[WHAT TO DO] Could you give the number of lines in the entries below that contain the word "yellow"? Only the number is wanted.

Segment Start: RECORD SET

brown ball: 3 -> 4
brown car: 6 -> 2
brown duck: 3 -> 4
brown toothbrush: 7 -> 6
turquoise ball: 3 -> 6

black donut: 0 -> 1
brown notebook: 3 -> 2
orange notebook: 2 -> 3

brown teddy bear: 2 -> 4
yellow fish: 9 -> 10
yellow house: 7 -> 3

Segment End: RECORD SET
Segment Start: RECORD SET

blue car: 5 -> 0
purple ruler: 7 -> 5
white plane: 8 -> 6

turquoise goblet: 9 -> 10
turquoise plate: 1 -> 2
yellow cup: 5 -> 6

Segment End: RECORD SET

[WRITTEN RESPONSE] 3